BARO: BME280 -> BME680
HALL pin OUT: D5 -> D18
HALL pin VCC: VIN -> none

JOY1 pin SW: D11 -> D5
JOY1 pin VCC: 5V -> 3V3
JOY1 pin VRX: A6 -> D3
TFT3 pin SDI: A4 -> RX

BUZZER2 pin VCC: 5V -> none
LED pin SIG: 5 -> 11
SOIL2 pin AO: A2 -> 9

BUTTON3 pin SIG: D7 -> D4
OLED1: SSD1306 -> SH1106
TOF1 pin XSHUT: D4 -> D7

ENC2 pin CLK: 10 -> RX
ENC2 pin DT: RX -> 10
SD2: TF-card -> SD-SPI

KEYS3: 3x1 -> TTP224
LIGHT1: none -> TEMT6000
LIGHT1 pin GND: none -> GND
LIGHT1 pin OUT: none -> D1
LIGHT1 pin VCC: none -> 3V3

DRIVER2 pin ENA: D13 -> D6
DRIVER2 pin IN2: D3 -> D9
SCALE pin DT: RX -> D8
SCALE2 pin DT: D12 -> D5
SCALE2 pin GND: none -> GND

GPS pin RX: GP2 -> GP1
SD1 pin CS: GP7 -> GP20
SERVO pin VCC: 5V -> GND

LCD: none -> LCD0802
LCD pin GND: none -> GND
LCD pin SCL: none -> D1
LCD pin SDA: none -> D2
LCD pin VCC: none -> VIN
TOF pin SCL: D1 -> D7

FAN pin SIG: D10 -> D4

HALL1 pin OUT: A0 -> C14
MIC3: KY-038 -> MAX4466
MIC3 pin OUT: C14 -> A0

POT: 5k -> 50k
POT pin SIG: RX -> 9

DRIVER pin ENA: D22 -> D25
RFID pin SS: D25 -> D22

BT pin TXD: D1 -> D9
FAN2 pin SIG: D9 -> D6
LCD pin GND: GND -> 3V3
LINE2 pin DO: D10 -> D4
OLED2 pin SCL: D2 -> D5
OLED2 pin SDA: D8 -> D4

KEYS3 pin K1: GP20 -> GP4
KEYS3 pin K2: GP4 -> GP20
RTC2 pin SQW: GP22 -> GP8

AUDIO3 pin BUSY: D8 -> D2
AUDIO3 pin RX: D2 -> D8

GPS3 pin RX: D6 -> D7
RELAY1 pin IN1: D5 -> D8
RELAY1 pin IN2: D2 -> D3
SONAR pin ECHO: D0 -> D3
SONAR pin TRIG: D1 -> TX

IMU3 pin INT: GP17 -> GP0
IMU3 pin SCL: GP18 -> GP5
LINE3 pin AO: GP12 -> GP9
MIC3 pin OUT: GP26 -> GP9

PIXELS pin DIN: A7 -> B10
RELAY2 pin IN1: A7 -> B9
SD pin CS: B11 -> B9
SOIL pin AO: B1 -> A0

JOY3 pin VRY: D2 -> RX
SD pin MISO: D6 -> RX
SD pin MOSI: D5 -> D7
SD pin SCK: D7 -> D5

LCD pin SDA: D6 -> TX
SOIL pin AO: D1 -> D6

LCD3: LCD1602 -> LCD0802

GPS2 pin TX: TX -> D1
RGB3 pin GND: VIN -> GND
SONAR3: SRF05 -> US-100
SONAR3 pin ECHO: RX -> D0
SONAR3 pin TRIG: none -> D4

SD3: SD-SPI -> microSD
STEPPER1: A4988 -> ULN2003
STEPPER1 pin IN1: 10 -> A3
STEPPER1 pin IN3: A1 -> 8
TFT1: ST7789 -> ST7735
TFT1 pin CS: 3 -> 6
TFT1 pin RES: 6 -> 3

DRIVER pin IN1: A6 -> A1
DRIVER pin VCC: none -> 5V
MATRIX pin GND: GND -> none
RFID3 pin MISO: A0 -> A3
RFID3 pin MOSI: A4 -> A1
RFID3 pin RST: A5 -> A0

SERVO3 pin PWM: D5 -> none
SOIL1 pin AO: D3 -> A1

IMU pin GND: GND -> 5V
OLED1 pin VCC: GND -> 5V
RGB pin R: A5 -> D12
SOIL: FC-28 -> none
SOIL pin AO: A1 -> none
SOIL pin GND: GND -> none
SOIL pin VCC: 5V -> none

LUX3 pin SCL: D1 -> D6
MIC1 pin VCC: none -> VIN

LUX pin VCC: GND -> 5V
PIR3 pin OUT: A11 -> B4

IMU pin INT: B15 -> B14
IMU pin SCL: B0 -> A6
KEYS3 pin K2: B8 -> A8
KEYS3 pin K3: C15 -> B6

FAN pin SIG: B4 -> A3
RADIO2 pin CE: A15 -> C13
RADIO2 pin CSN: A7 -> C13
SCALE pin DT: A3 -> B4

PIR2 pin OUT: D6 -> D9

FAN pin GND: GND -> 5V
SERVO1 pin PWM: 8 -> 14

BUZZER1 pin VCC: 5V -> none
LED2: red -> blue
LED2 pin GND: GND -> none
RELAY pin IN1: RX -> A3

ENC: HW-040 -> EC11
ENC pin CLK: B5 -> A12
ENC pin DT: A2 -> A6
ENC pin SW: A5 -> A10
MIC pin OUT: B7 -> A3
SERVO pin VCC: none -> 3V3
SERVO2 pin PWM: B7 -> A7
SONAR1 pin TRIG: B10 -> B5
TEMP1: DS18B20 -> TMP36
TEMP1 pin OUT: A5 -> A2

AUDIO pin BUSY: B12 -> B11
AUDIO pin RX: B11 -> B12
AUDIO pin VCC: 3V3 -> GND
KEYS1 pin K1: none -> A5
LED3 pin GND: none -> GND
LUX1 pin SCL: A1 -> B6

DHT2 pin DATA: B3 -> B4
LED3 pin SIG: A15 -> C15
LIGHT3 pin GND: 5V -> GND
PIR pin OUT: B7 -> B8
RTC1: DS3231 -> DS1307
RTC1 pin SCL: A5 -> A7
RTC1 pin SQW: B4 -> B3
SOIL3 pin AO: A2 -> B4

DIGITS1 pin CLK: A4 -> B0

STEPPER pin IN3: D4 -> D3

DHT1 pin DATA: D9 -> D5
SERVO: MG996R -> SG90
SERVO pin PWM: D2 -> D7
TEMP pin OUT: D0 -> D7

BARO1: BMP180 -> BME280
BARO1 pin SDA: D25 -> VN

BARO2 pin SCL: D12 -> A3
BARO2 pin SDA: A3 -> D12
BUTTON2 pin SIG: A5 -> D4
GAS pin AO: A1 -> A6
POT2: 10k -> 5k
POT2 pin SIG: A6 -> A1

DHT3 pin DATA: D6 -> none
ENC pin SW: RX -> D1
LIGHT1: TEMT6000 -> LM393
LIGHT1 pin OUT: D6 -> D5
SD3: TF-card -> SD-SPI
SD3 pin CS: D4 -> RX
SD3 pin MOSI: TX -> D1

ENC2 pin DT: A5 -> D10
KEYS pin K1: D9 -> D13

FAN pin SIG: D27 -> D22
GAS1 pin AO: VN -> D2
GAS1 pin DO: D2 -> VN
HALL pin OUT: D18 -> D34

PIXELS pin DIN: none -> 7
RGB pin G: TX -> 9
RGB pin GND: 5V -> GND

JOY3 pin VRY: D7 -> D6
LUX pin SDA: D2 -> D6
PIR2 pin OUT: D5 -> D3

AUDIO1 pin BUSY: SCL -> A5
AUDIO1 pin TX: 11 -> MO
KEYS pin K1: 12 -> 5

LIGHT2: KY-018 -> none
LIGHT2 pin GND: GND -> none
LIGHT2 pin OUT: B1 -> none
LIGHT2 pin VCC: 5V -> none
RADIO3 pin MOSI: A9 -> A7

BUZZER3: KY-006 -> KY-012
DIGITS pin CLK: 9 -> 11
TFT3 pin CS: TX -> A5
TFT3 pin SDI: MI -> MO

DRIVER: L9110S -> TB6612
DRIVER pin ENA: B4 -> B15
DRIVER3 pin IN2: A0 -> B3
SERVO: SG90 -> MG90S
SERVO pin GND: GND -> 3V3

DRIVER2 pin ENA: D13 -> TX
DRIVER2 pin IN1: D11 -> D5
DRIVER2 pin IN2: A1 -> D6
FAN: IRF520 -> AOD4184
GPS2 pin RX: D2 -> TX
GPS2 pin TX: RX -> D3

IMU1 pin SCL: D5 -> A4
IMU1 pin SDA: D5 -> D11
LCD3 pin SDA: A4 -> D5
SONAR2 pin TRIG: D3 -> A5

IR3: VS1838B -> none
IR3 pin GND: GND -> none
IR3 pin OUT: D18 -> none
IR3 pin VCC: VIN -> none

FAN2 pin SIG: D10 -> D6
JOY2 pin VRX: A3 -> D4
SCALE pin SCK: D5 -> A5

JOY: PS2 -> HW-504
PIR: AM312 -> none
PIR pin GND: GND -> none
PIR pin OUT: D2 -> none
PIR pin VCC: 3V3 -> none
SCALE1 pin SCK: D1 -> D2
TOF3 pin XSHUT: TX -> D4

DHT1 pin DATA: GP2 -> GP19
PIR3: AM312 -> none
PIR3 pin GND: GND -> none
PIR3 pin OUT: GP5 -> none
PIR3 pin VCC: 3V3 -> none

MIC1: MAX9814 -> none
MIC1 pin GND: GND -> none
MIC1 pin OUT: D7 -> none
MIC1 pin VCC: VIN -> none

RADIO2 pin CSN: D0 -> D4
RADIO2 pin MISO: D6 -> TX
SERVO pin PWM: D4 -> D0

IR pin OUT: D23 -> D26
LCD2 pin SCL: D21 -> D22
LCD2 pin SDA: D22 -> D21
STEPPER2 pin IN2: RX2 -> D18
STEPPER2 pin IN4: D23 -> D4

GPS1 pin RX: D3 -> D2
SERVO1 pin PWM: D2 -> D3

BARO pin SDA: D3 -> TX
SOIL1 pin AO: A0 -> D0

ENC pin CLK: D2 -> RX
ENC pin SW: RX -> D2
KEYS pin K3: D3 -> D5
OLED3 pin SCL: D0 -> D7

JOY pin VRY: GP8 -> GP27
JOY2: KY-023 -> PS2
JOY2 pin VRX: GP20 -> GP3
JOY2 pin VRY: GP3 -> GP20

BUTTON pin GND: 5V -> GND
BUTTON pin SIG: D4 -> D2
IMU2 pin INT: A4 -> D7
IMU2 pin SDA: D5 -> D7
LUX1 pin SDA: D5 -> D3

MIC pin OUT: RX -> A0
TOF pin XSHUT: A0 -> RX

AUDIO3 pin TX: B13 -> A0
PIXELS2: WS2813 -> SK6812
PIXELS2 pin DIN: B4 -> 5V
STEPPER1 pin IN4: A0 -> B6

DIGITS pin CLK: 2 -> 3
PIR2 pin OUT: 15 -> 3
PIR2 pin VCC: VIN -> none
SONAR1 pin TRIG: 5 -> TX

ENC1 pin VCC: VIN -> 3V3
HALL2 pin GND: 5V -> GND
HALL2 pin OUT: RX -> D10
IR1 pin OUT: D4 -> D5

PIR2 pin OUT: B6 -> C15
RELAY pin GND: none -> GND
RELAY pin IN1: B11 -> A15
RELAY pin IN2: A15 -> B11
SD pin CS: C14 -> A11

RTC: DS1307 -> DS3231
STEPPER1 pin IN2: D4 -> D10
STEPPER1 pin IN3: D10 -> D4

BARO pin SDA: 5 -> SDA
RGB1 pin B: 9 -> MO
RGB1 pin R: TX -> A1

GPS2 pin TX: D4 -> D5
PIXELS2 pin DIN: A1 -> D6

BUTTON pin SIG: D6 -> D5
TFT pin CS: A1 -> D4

•••

TASK OBJECTIVE:
From the listing above, repeat exactly the lines starting at the line that includes "KEYS pin K1: 12 -> 5" and ending at the line that includes "DRIVER2 pin IN1: D11 -> D5", with nothing outside that span.

WRITTEN RESPONSE:
KEYS pin K1: 12 -> 5

LIGHT2: KY-018 -> none
LIGHT2 pin GND: GND -> none
LIGHT2 pin OUT: B1 -> none
LIGHT2 pin VCC: 5V -> none
RADIO3 pin MOSI: A9 -> A7

BUZZER3: KY-006 -> KY-012
DIGITS pin CLK: 9 -> 11
TFT3 pin CS: TX -> A5
TFT3 pin SDI: MI -> MO

DRIVER: L9110S -> TB6612
DRIVER pin ENA: B4 -> B15
DRIVER3 pin IN2: A0 -> B3
SERVO: SG90 -> MG90S
SERVO pin GND: GND -> 3V3

DRIVER2 pin ENA: D13 -> TX
DRIVER2 pin IN1: D11 -> D5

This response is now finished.